## EXERCISE DETAILS:
Please output all of the entries exactly and omit any images they hold.

• • • • •

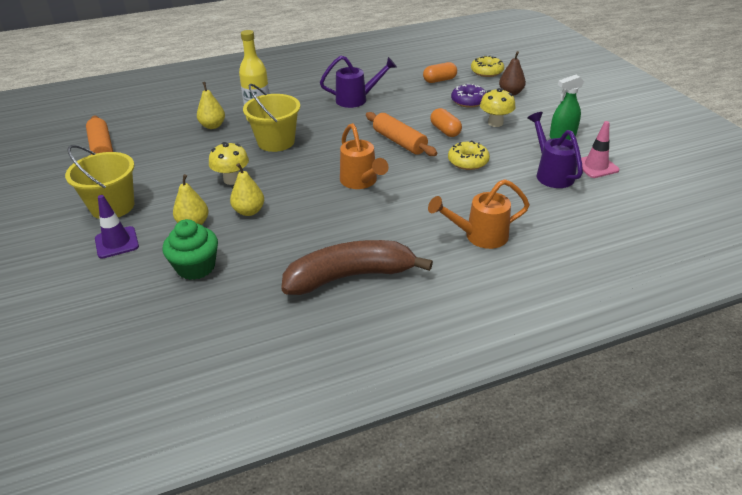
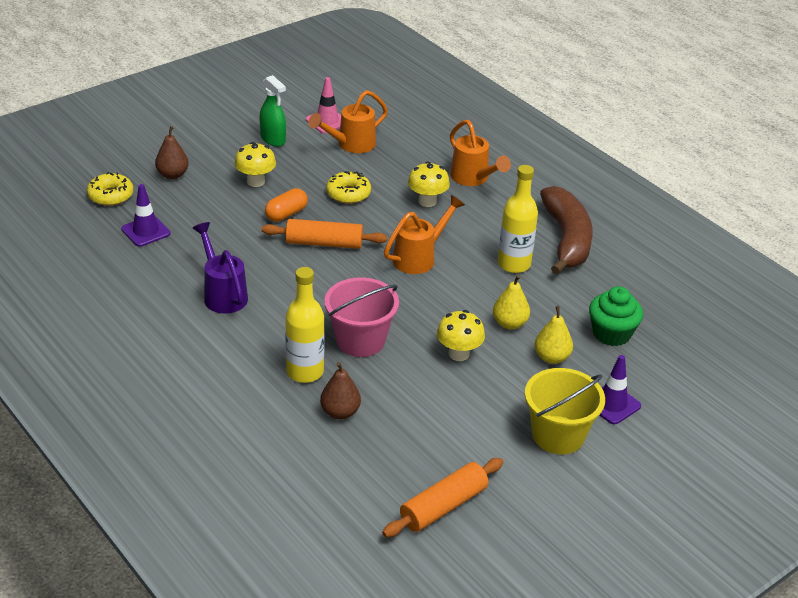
camera: 110 degrees left, 0 degrees up
(213, 126) = (340, 412): yellow pear -> brown pear
(276, 142) = (360, 340): yellow bucket -> pink bucket
(327, 232) = (514, 264): none -> yellow bottle
(350, 276) = (566, 239): brown banana -> brown banana turned 150 degrees counterclockwise
(399, 142) = (324, 243): orange rolling pin -> orange rolling pin turned 60 degrees clockwise
(439, 80) = (146, 231): orange capsule -> purple traffic cone
(445, 200) = (427, 201): none -> yellow mushroom
(468, 101) = (204, 204): purple donut -> none
(551, 173) = (350, 145): purple watering can -> orange watering can

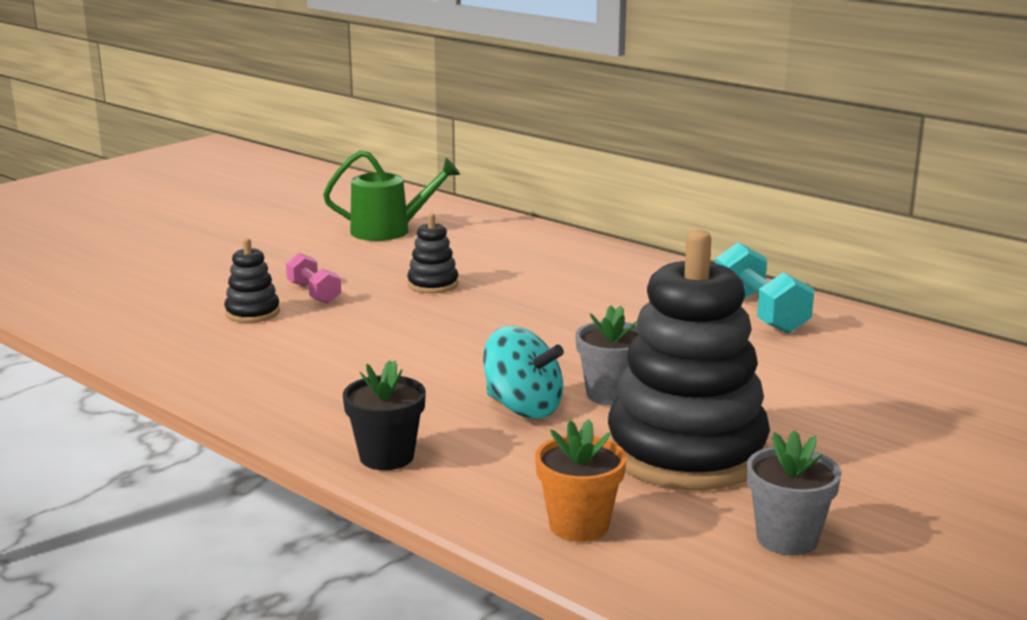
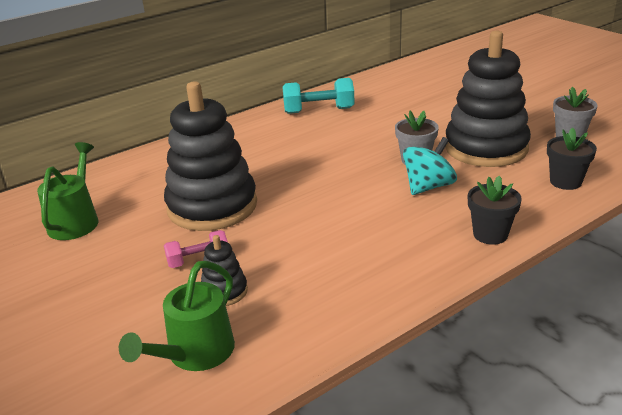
camera: 75 degrees left, 10 degrees up
(150, 314) = (195, 353): none -> green watering can
(433, 284) = (212, 206): black stacking toy -> black stacking toy, size x2.34
(579, 525) = (565, 182): orange flower pot -> black flower pot

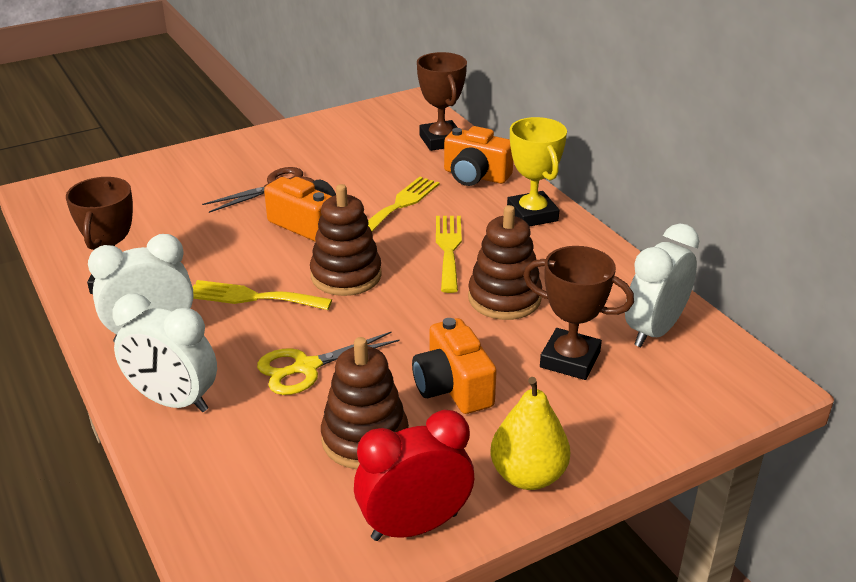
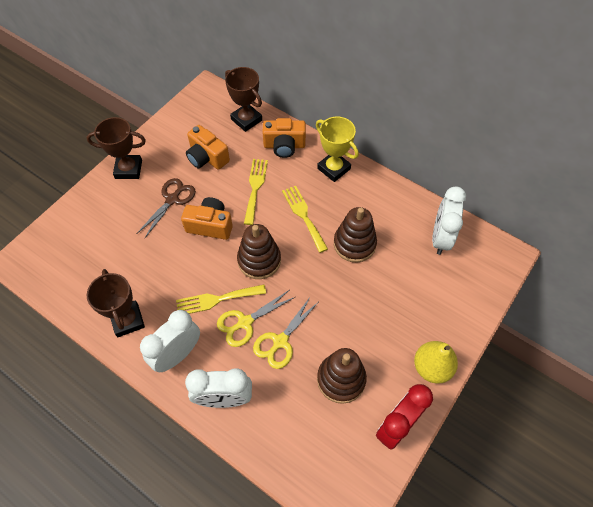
camera: 25 degrees left, 25 degrees up
(272, 332) = (245, 322): none -> yellow scissors
(453, 387) = (364, 322): orange camera -> orange camera (207, 157)
(570, 360) = (411, 277): brown trophy -> brown trophy (128, 169)

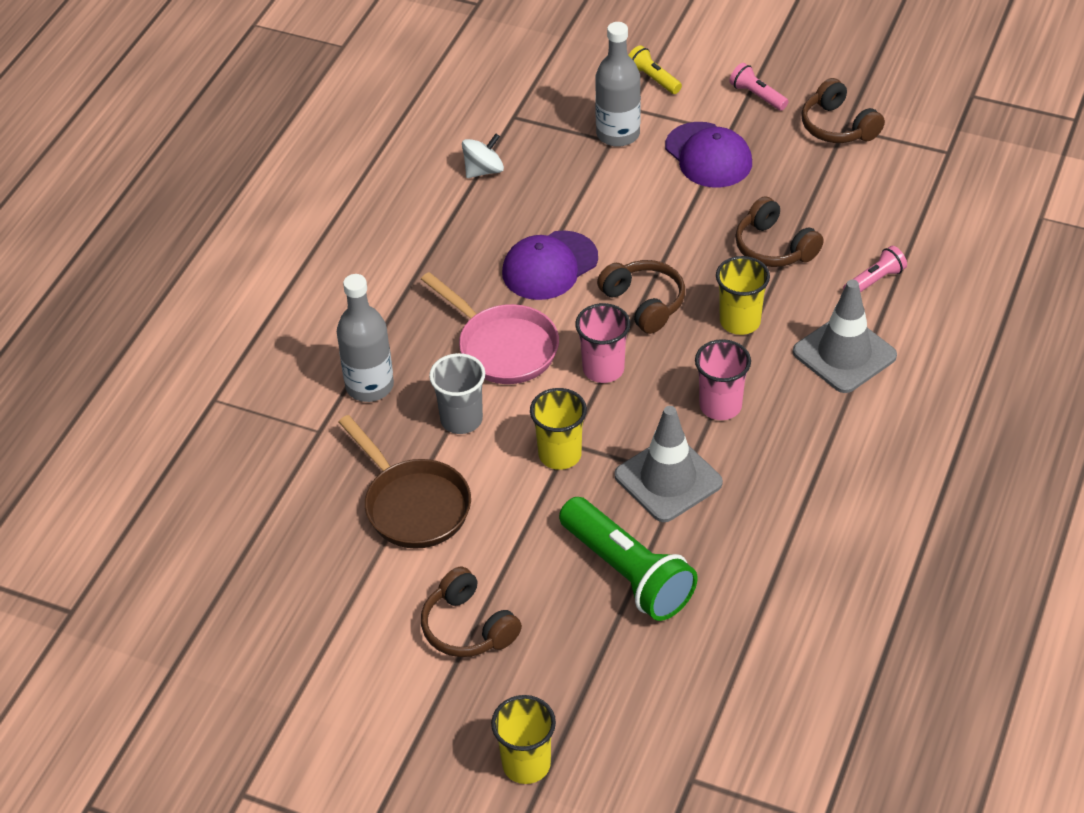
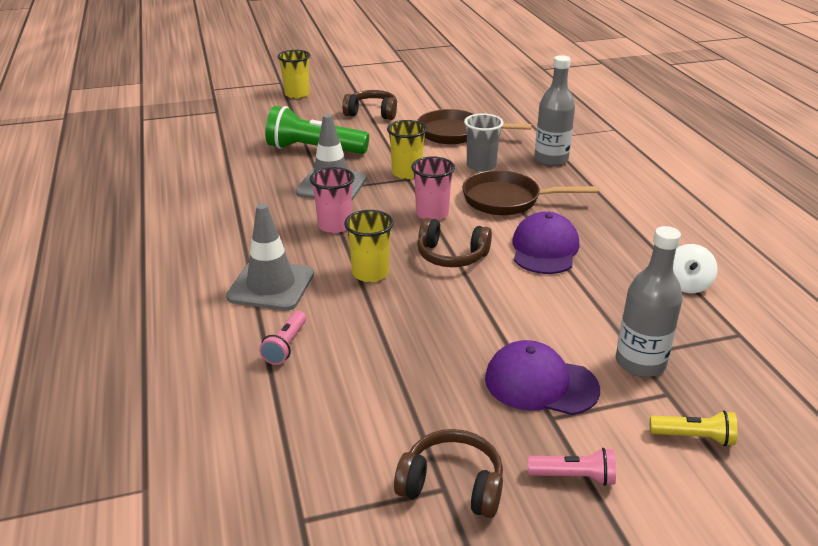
camera: 140 degrees right, 15 degrees down
(503, 347) = (507, 200): pink pan -> brown pan
(774, 247) = (396, 333): brown headphones -> none

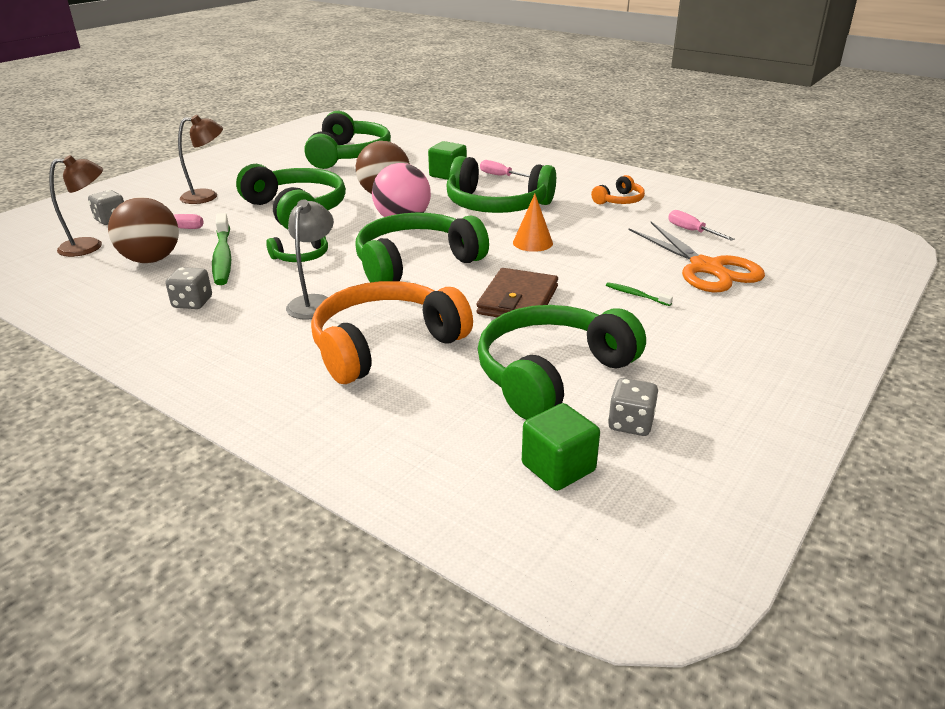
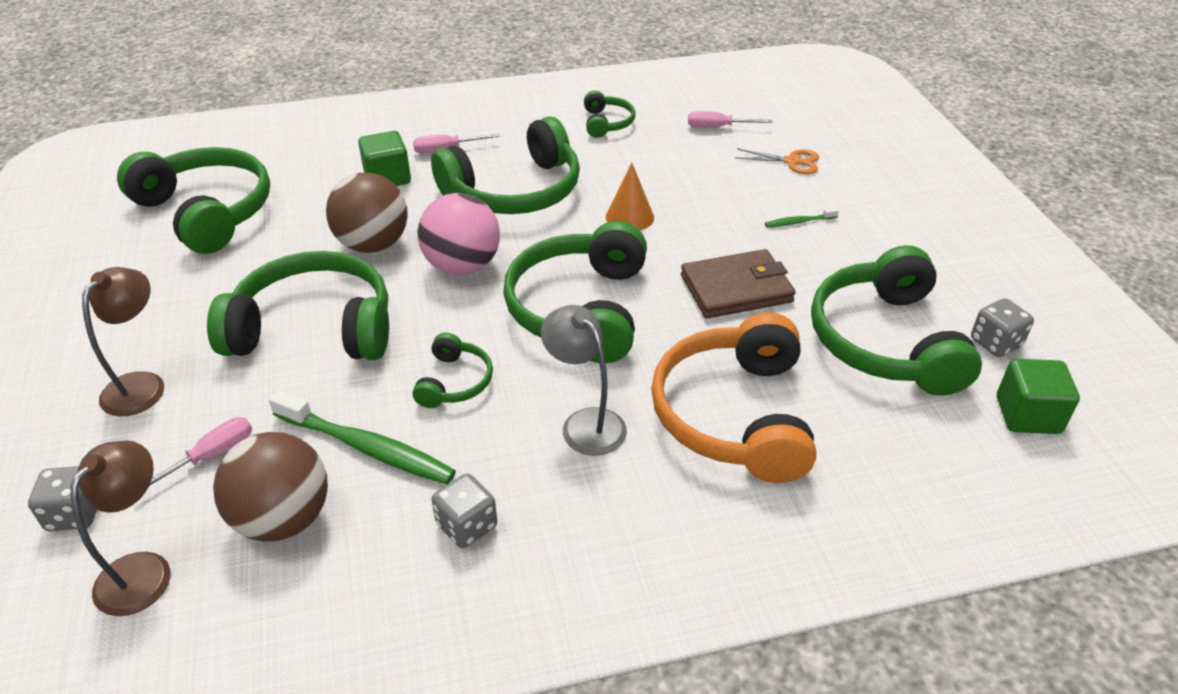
camera: 50 degrees left, 10 degrees up
(518, 300) = (736, 288): brown wallet -> brown wallet turned 75 degrees counterclockwise
(619, 200) = (607, 123): orange headphones -> green headphones
(706, 268) = (792, 162): orange scissors -> orange scissors, size x0.49

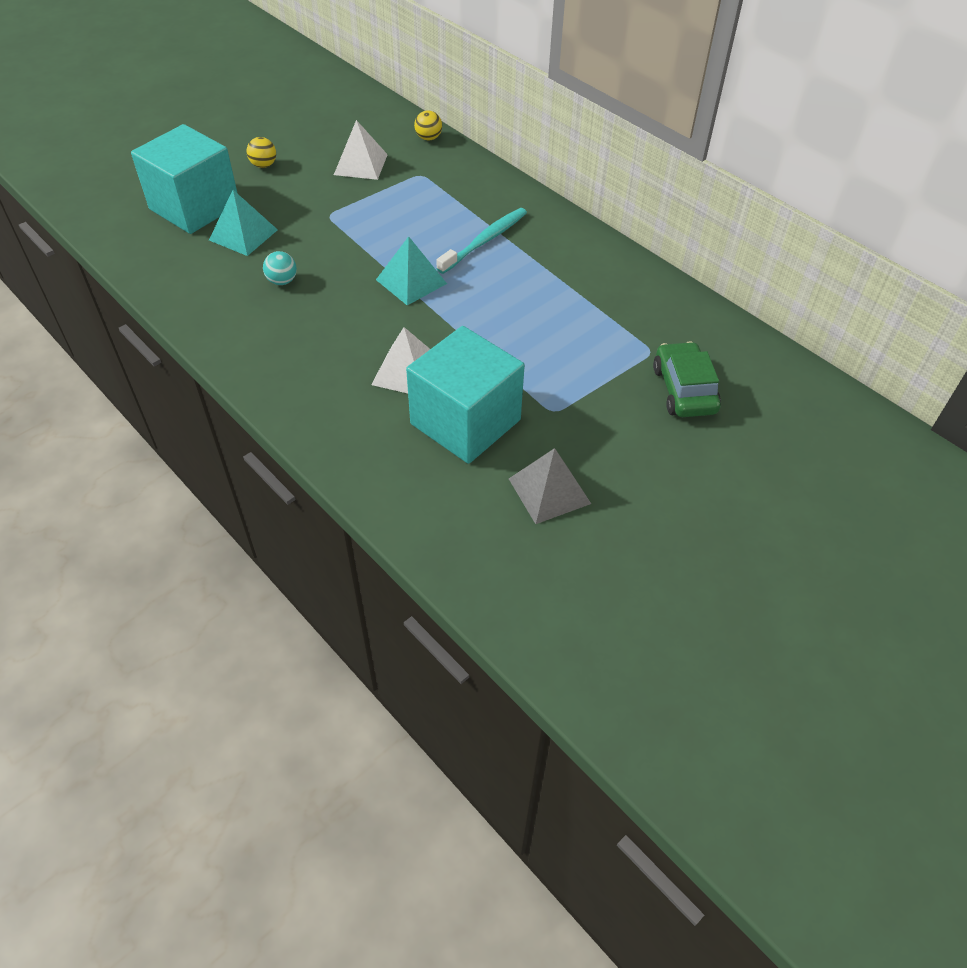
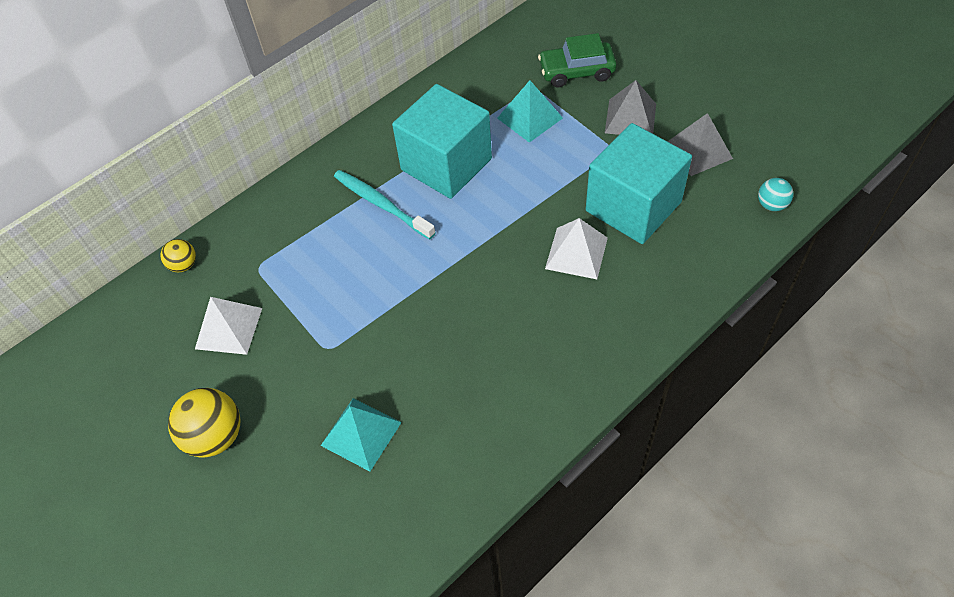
camera: 85 degrees left, 5 degrees up
(194, 207) = (300, 503): turquoise cube -> turquoise cube (446, 164)
(264, 165) = (215, 436): yellow ball -> yellow ball, size x1.78
(282, 281) = (447, 378): turquoise ball -> turquoise ball (771, 205)
(411, 281) = (445, 260): turquoise pyramid -> turquoise pyramid (529, 118)
(605, 432) = (630, 118): none -> grey pyramid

• • • • •

## COMPLETED EXERCISE:
camera: 110 degrees left, 0 degrees up
(213, 126) = (340, 412): yellow pear -> brown pear
(276, 142) = (360, 340): yellow bucket -> pink bucket
(327, 232) = (514, 264): none -> yellow bottle
(350, 276) = (566, 239): brown banana -> brown banana turned 150 degrees counterclockwise
(399, 142) = (324, 243): orange rolling pin -> orange rolling pin turned 60 degrees clockwise
(439, 80) = (146, 231): orange capsule -> purple traffic cone
(445, 200) = (427, 201): none -> yellow mushroom
(468, 101) = (204, 204): purple donut -> none
(551, 173) = (350, 145): purple watering can -> orange watering can

camera: 75 degrees left, 10 degrees up
(150, 314) = (195, 353): none -> green watering can
(433, 284) = (212, 206): black stacking toy -> black stacking toy, size x2.34
(579, 525) = (565, 182): orange flower pot -> black flower pot

camera: 25 degrees left, 25 degrees up
(272, 332) = (245, 322): none -> yellow scissors
(453, 387) = (364, 322): orange camera -> orange camera (207, 157)
(570, 360) = (411, 277): brown trophy -> brown trophy (128, 169)

camera: 140 degrees right, 15 degrees down
(503, 347) = (507, 200): pink pan -> brown pan
(774, 247) = (396, 333): brown headphones -> none

camera: 50 degrees left, 10 degrees up
(518, 300) = (736, 288): brown wallet -> brown wallet turned 75 degrees counterclockwise
(619, 200) = (607, 123): orange headphones -> green headphones
(706, 268) = (792, 162): orange scissors -> orange scissors, size x0.49

camera: 85 degrees left, 5 degrees up
(194, 207) = (300, 503): turquoise cube -> turquoise cube (446, 164)
(264, 165) = (215, 436): yellow ball -> yellow ball, size x1.78
(282, 281) = (447, 378): turquoise ball -> turquoise ball (771, 205)
(411, 281) = (445, 260): turquoise pyramid -> turquoise pyramid (529, 118)
(605, 432) = (630, 118): none -> grey pyramid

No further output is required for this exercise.